> _Work request_: Write the data below out exactly as it stands. Do not include the pictures.

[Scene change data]
Start of Block

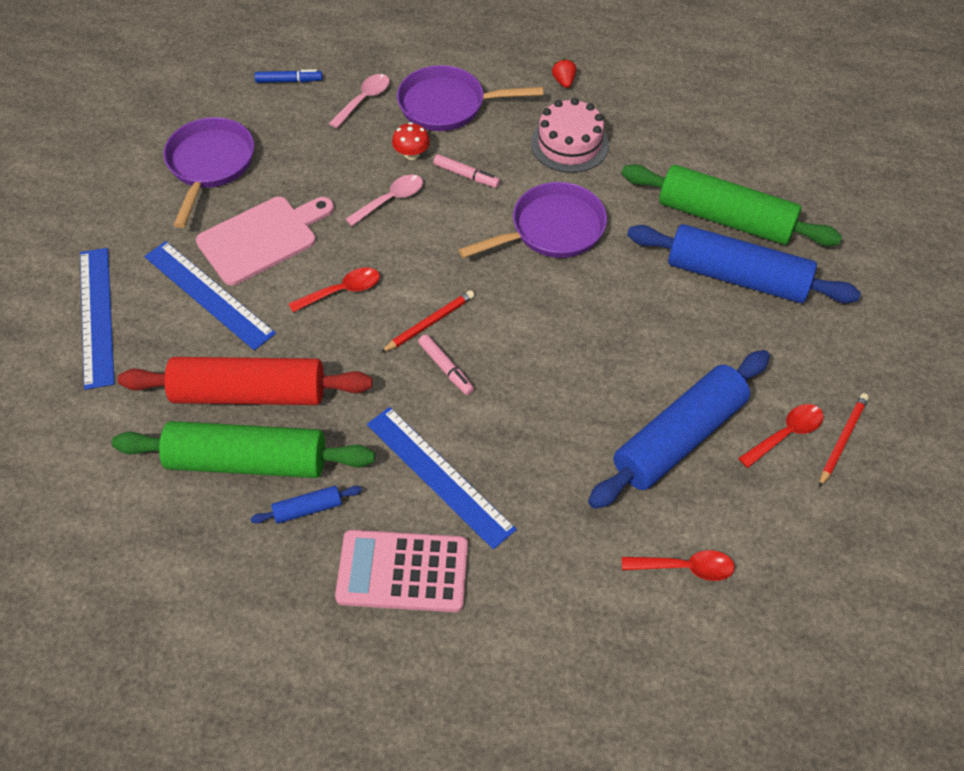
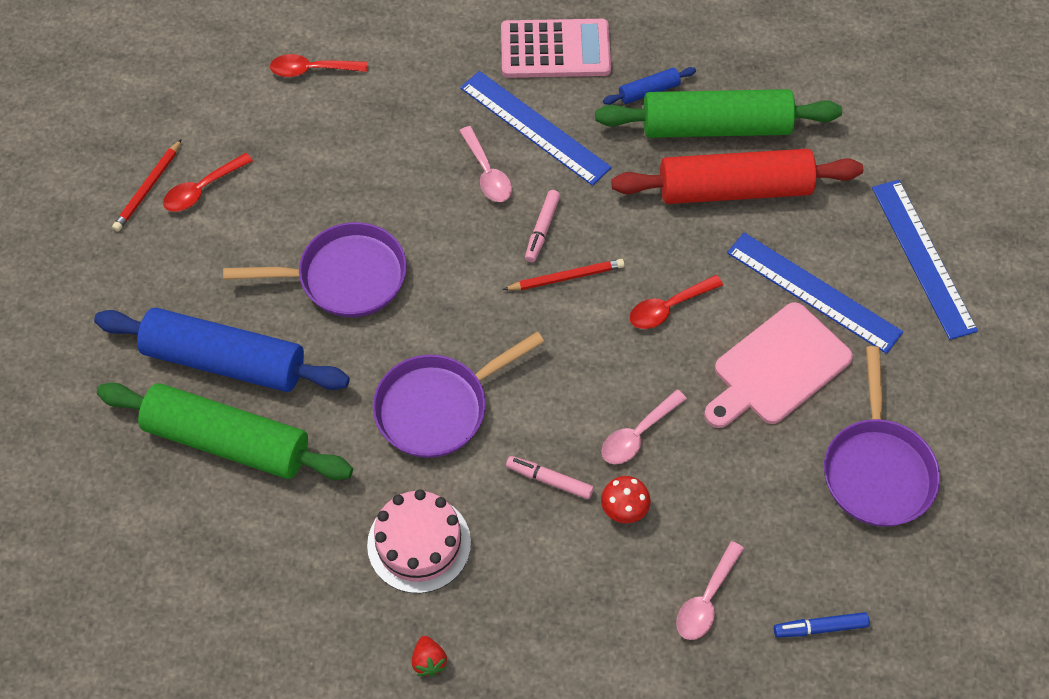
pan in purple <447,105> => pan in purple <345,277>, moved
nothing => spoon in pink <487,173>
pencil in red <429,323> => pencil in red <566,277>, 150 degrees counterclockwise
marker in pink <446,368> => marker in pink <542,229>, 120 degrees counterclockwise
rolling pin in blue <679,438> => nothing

End of Block

> _Answer for this exercise_:
pan in purple <447,105> => pan in purple <345,277>, moved
nothing => spoon in pink <487,173>
pencil in red <429,323> => pencil in red <566,277>, 150 degrees counterclockwise
marker in pink <446,368> => marker in pink <542,229>, 120 degrees counterclockwise
rolling pin in blue <679,438> => nothing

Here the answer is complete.